**Task prompt**
Look below for the line holding "[226 488 267 538] (first image)" and the line holding "[505 312 524 407]". Transcribe exactly those lines and all lines between them, nothing more.

**Data to process**
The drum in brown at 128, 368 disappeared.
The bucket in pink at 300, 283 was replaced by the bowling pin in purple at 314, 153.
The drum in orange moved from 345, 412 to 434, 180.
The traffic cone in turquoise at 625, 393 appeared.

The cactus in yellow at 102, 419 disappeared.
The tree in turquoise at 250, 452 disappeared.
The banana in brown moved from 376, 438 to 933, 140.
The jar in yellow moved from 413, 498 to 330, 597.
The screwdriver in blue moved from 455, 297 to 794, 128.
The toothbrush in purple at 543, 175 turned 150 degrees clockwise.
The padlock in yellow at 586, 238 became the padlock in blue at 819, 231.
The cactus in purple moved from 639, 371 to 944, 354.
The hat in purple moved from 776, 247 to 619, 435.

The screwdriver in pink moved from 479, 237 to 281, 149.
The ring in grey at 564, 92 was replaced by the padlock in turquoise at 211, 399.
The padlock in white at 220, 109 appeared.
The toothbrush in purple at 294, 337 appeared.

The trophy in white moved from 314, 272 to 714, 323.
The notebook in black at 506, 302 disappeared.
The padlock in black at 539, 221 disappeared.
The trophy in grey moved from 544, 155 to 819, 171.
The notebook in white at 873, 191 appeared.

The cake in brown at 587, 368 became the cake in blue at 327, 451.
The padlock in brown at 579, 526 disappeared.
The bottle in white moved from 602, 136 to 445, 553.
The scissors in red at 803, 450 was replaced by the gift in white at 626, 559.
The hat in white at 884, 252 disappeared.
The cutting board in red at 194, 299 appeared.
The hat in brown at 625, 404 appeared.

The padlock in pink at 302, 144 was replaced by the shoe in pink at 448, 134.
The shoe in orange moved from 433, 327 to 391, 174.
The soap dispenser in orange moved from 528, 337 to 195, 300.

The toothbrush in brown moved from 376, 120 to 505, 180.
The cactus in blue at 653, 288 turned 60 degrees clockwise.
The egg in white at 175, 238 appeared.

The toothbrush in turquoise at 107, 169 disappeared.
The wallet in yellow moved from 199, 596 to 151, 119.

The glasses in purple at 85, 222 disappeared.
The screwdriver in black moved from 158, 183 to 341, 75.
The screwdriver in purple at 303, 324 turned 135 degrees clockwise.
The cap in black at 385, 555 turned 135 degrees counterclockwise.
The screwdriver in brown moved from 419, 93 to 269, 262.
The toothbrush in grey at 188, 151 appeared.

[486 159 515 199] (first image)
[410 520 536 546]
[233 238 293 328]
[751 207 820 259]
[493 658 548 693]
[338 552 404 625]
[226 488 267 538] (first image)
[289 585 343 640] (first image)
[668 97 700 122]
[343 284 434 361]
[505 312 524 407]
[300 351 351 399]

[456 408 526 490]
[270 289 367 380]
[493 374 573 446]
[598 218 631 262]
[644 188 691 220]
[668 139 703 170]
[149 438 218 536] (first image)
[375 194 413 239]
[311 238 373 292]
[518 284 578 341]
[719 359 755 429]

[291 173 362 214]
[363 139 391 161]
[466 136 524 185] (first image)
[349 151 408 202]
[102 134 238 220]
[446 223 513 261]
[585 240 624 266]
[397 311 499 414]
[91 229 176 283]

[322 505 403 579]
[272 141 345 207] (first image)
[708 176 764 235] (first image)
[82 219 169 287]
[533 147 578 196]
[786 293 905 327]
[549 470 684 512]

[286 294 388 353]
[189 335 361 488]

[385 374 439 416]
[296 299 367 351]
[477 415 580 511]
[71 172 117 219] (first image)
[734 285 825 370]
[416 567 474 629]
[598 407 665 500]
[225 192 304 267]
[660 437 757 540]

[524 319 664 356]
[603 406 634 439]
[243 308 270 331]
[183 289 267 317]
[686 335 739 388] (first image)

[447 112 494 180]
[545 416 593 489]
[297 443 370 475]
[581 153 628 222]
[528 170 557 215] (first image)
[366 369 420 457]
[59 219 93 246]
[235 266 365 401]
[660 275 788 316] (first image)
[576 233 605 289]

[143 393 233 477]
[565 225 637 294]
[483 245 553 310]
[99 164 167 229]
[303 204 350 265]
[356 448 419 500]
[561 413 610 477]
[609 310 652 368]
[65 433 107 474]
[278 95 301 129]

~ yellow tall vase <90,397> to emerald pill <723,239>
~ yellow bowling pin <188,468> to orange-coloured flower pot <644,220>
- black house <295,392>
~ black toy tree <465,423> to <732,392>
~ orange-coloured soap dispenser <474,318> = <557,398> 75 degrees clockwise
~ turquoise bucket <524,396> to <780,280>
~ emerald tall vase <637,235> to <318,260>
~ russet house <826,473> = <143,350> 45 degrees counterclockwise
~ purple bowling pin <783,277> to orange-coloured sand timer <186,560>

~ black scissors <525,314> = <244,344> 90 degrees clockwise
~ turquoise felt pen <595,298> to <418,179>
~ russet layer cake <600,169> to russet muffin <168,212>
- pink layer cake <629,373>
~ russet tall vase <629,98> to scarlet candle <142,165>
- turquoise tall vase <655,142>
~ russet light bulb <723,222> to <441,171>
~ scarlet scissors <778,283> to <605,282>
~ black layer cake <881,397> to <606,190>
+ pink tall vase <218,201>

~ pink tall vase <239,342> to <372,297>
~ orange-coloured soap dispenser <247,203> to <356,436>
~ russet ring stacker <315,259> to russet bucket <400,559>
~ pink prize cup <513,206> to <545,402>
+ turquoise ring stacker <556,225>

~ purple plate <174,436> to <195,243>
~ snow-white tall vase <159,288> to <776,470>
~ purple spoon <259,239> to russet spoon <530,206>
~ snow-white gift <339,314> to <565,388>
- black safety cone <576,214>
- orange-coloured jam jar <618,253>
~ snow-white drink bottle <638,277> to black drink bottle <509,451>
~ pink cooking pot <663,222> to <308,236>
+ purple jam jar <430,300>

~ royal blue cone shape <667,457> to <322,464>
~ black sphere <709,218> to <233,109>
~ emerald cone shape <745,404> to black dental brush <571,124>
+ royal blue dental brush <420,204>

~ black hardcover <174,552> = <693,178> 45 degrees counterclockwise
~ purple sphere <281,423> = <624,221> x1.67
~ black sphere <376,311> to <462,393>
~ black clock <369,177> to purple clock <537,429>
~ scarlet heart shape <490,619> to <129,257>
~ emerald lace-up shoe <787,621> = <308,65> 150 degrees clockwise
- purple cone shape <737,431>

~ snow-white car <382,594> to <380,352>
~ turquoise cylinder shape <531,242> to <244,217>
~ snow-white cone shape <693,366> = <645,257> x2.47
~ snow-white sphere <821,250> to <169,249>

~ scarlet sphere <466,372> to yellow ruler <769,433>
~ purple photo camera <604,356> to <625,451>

**Answer section**
[226 488 267 538] (first image)
[289 585 343 640] (first image)
[668 97 700 122]
[343 284 434 361]
[505 312 524 407]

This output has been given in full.